Change detection outputs:
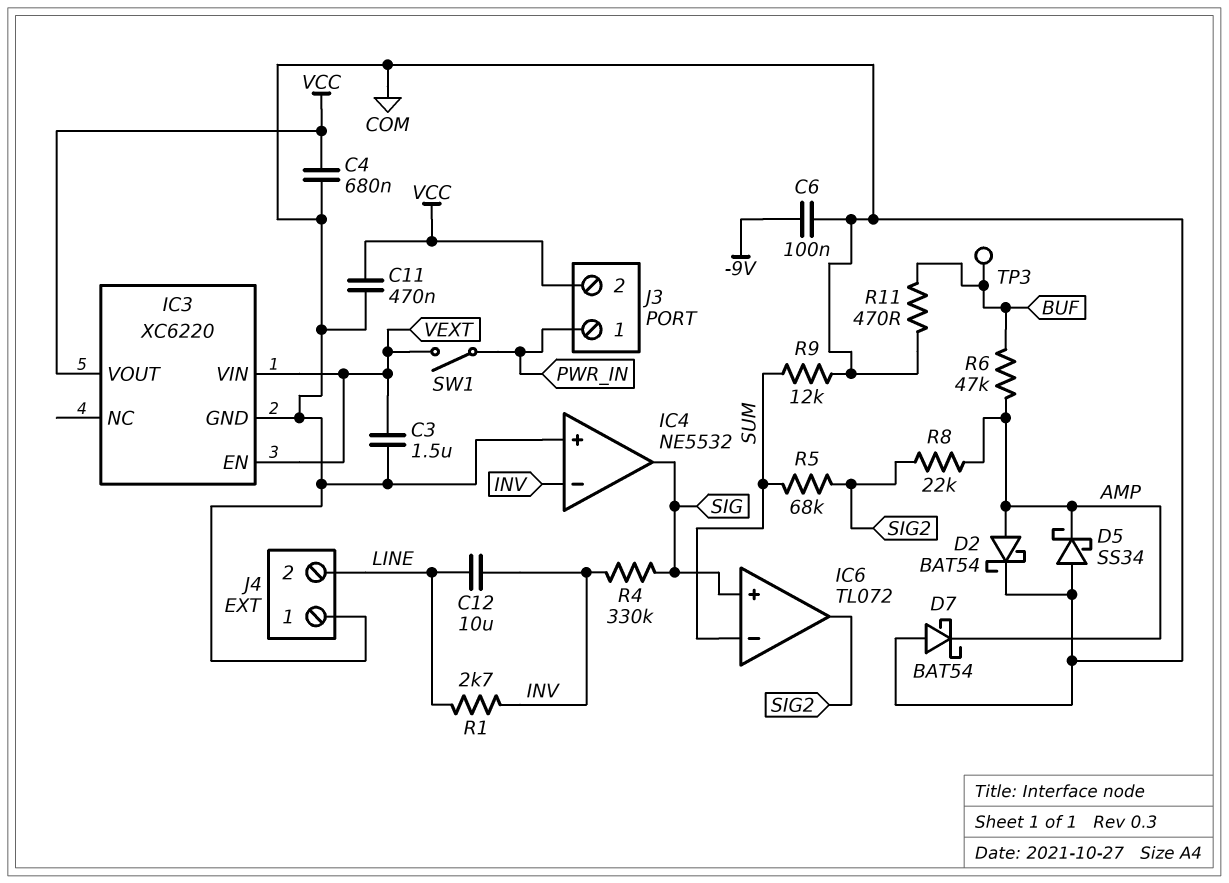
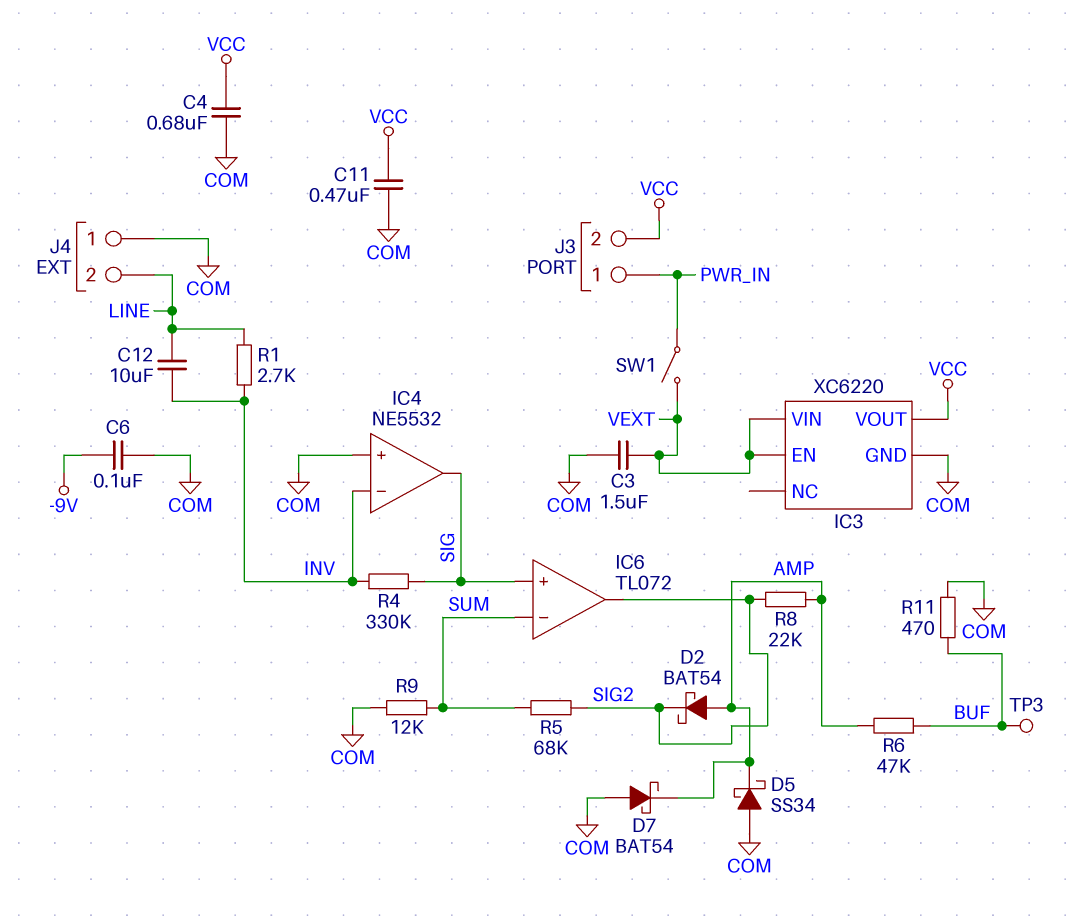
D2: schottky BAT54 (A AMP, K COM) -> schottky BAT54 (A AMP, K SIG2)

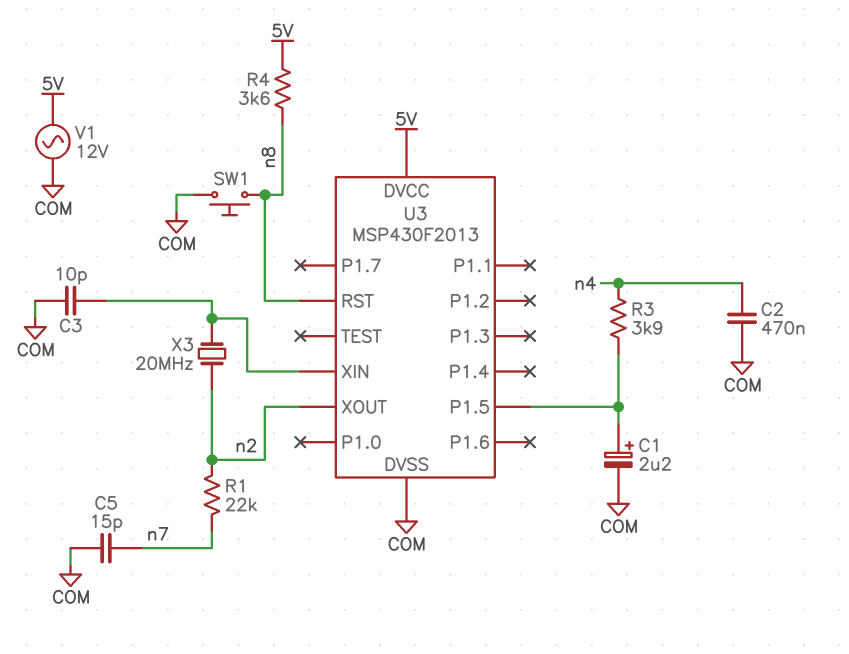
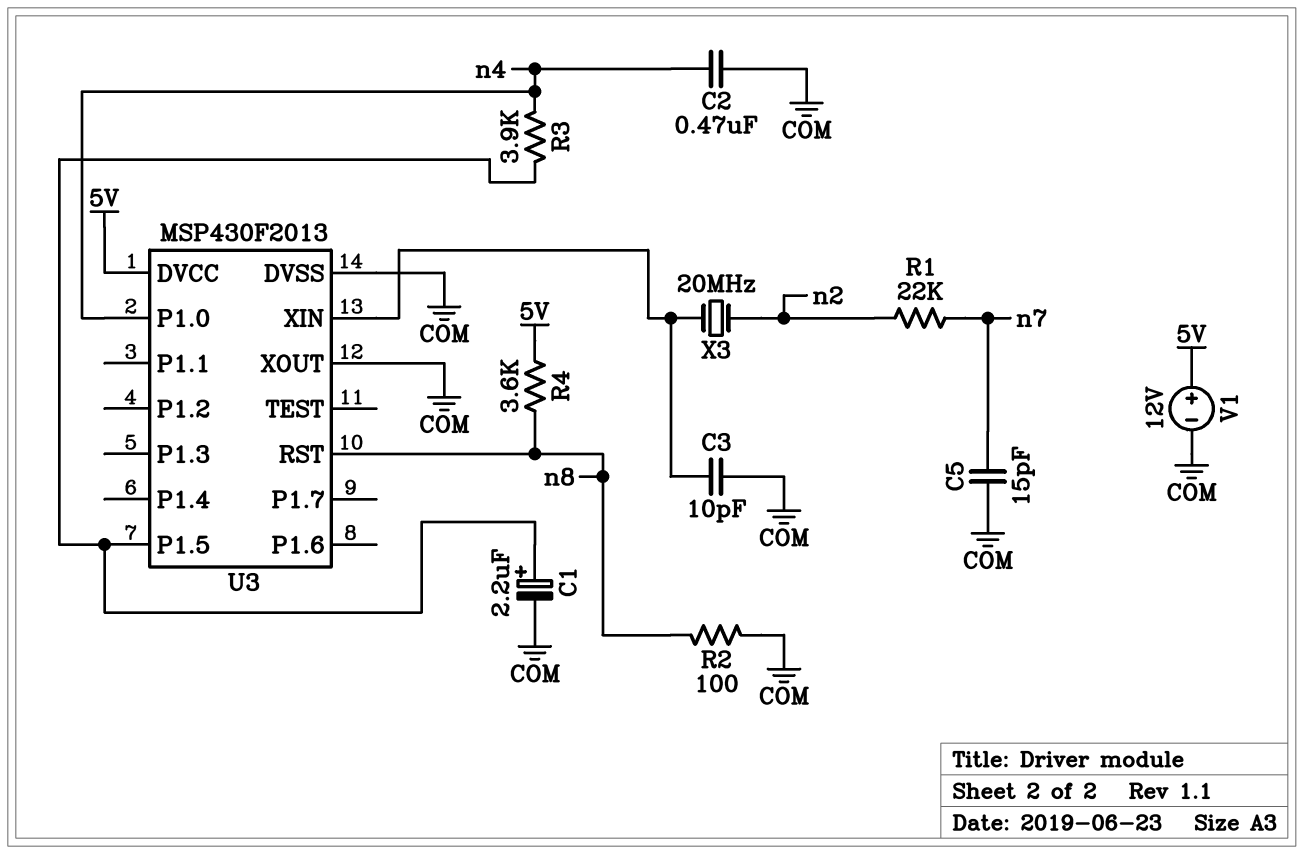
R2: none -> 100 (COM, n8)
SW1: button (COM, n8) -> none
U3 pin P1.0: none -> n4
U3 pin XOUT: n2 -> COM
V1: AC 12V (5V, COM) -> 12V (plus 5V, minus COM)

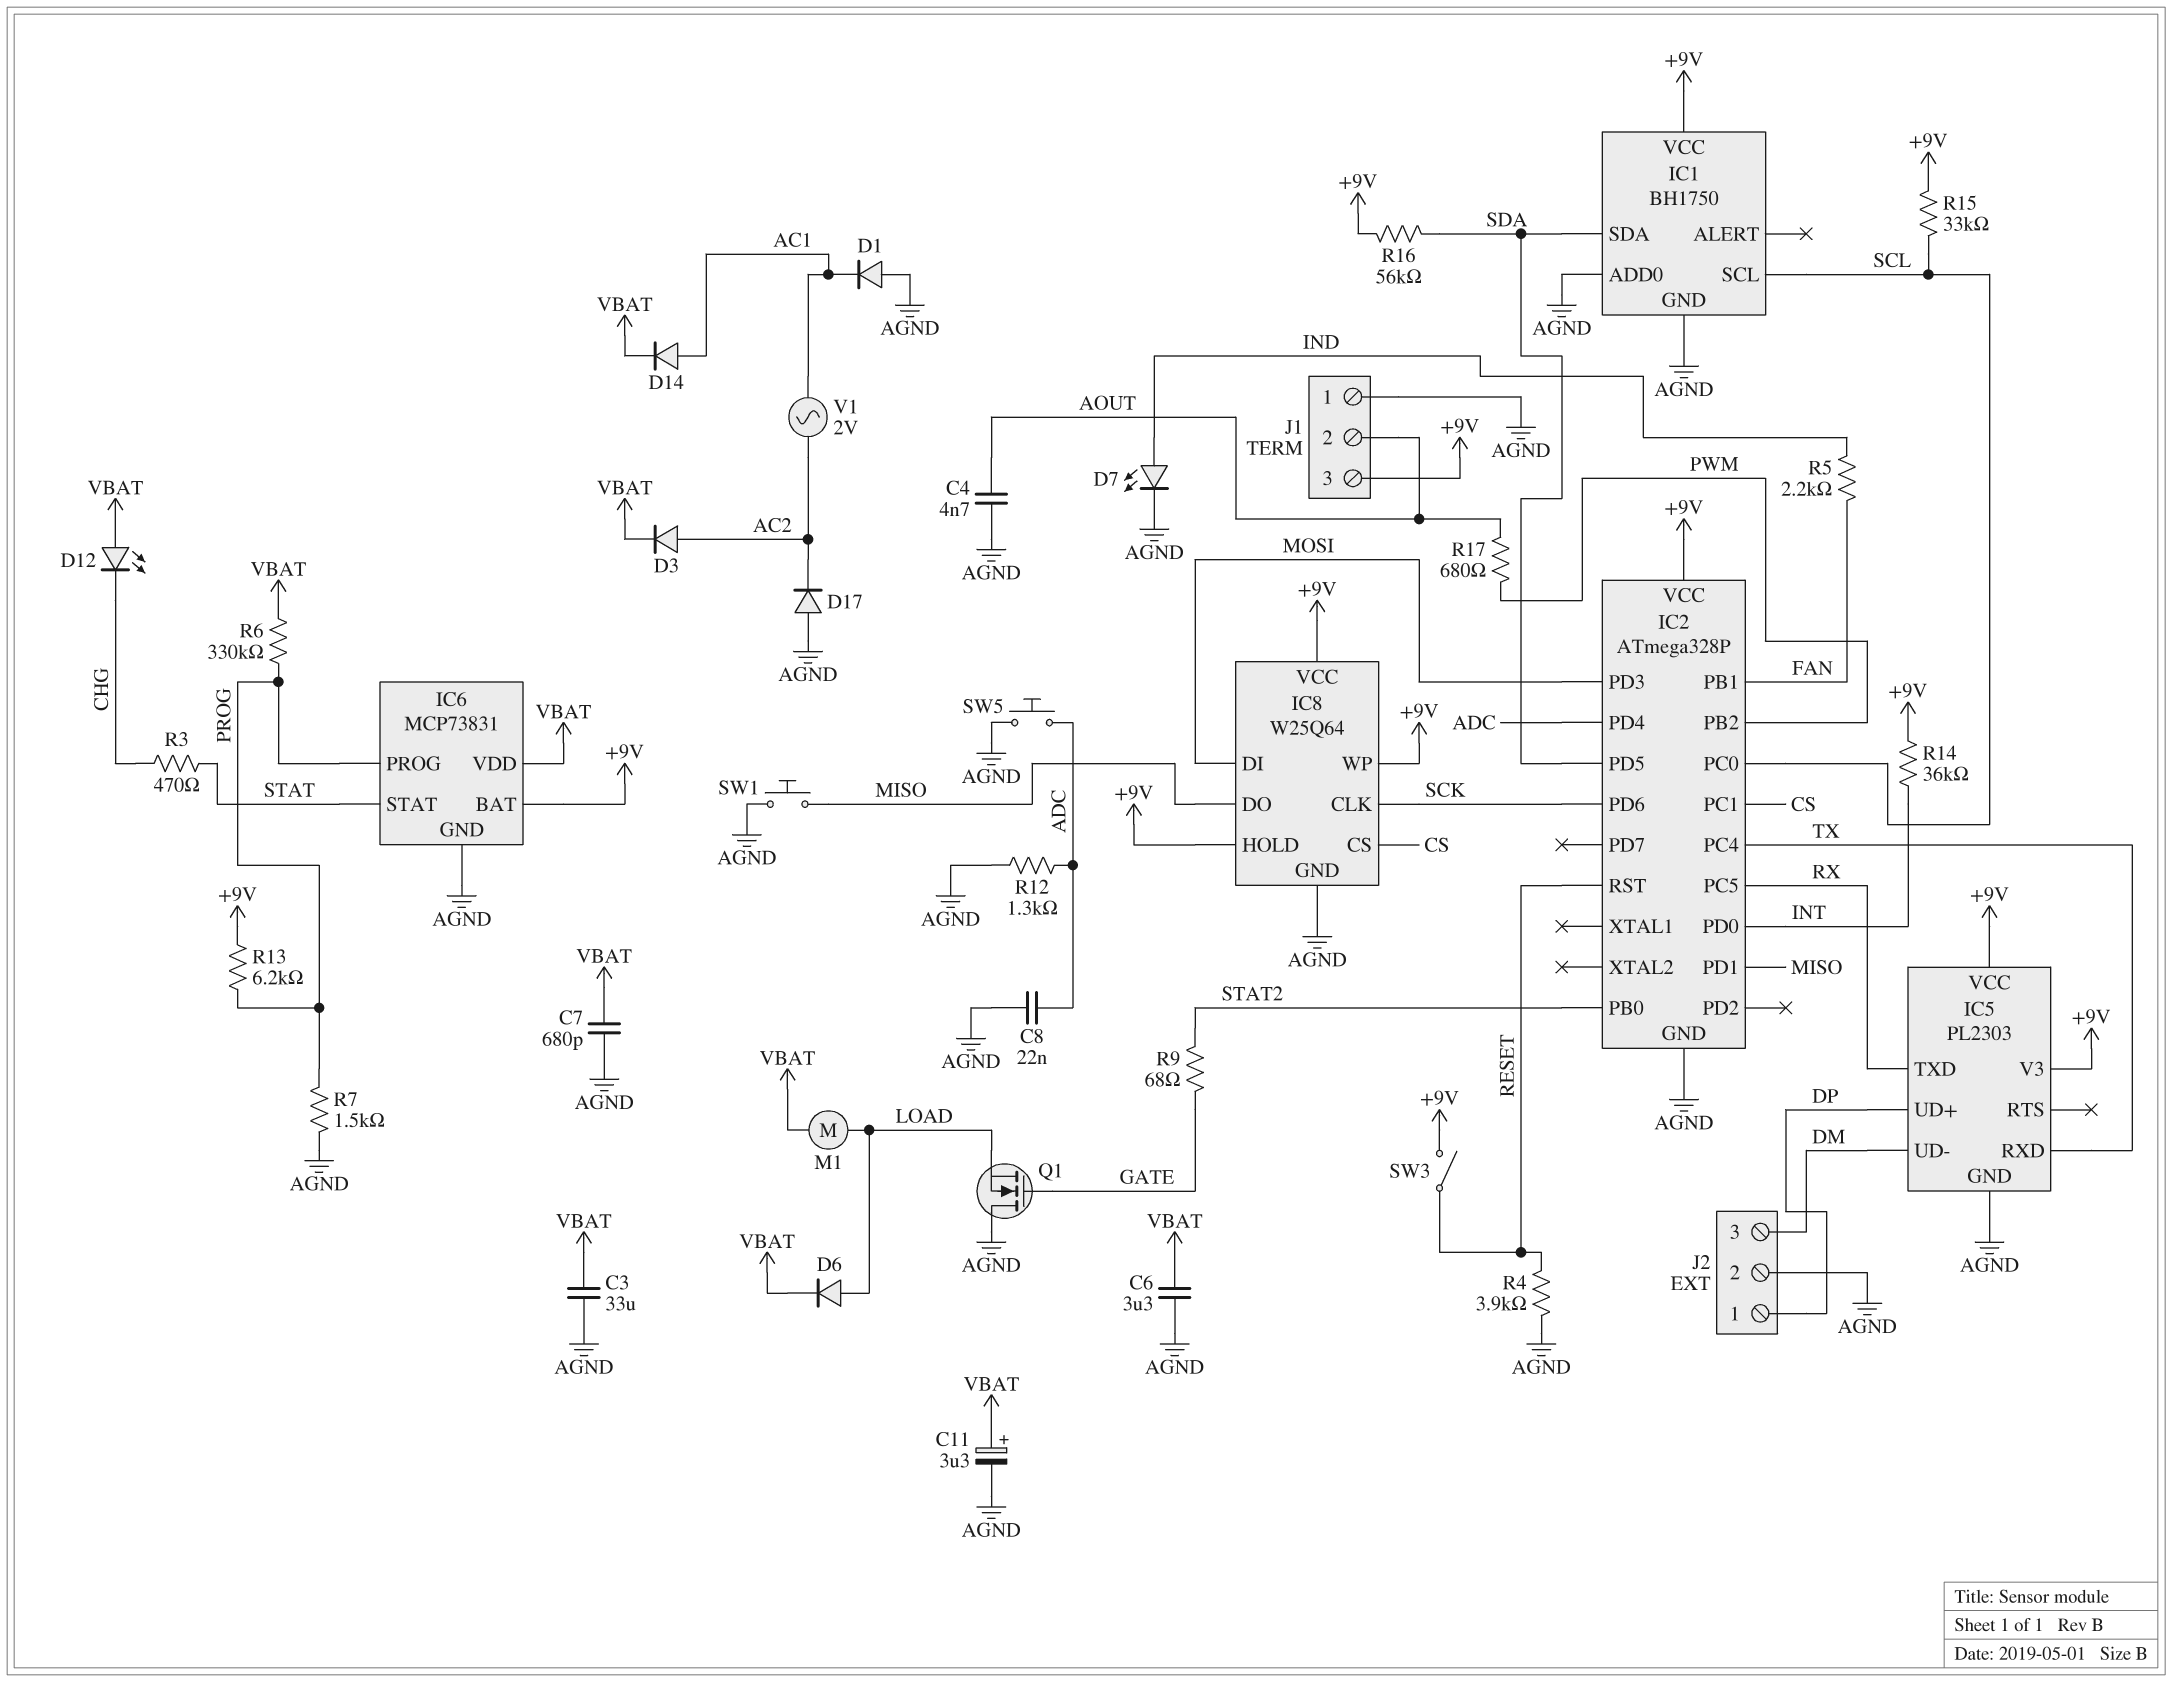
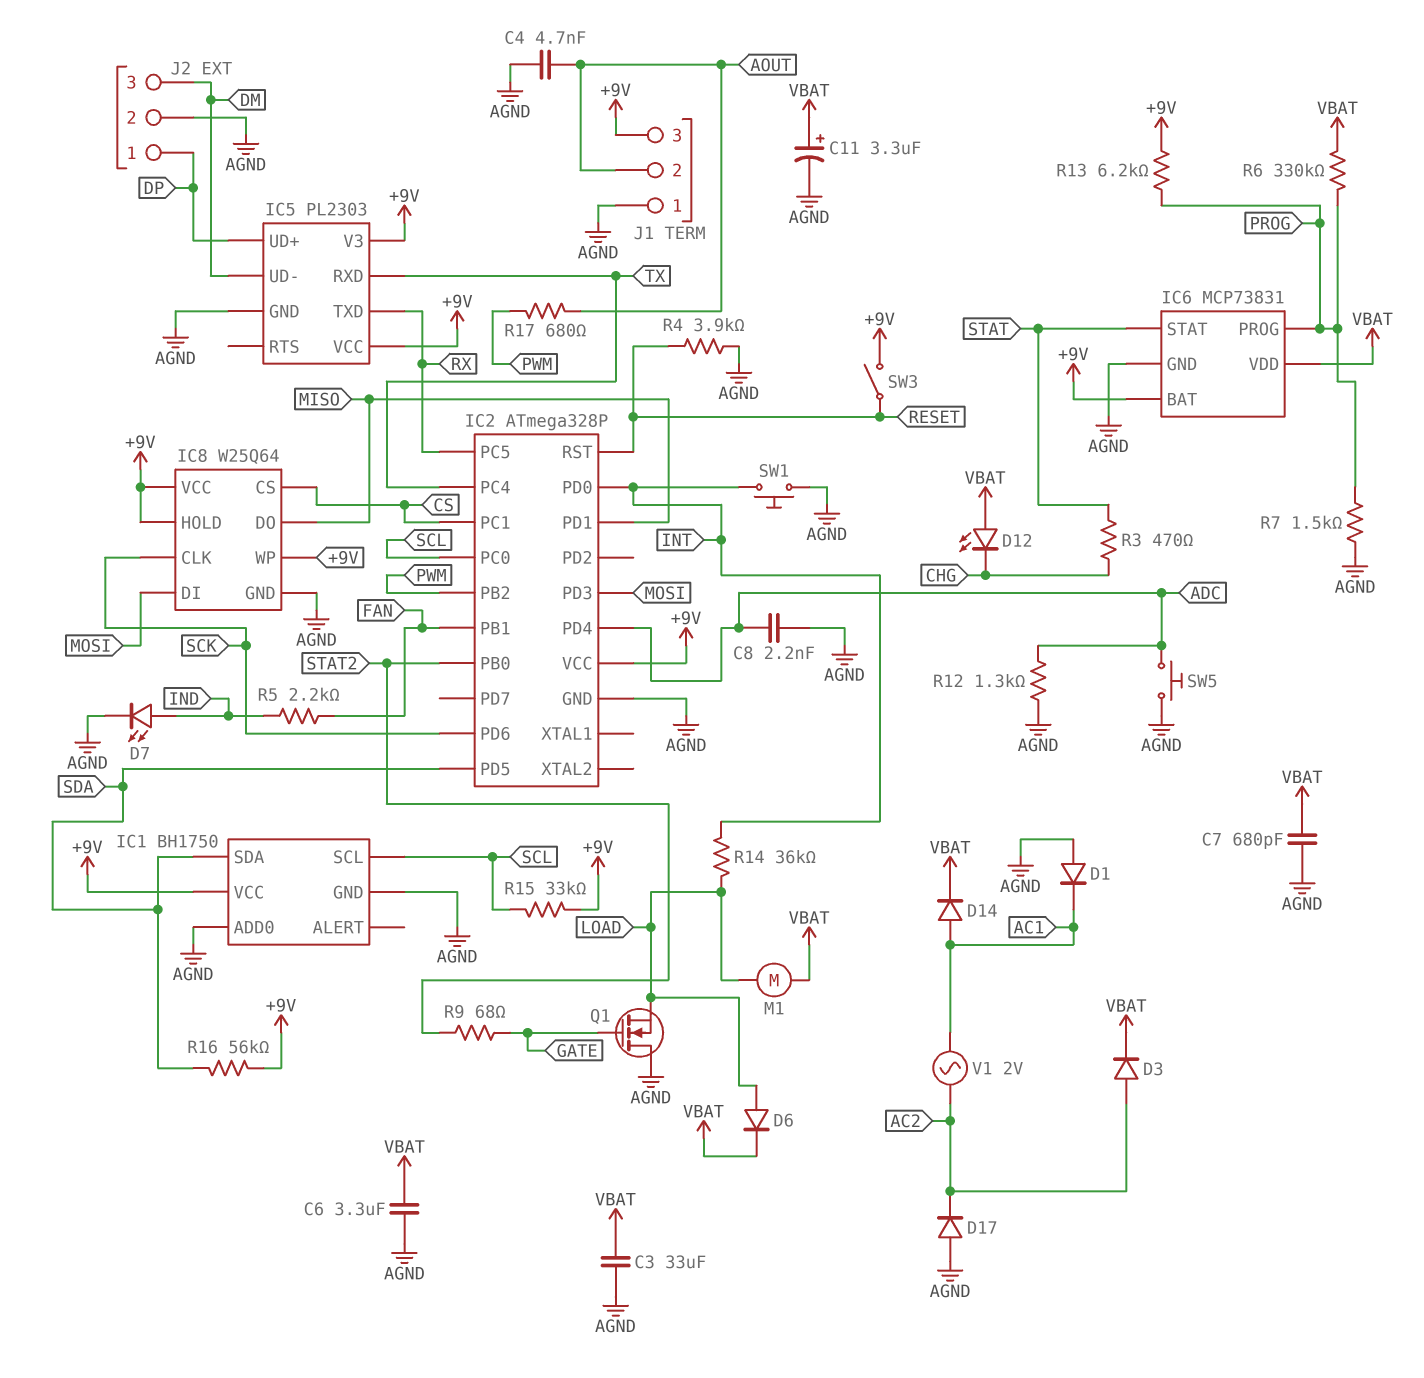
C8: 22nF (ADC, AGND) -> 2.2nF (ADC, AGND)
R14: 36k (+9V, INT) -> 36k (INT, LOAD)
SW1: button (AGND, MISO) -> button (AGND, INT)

Instructions to follow: Please retype, without any change, the line containing "C8: 22nF (ADC, AGND) -> 2.2nF (ADC, AGND)" and every line after it to the end of the entries above, and only those.

Answer:
C8: 22nF (ADC, AGND) -> 2.2nF (ADC, AGND)
R14: 36k (+9V, INT) -> 36k (INT, LOAD)
SW1: button (AGND, MISO) -> button (AGND, INT)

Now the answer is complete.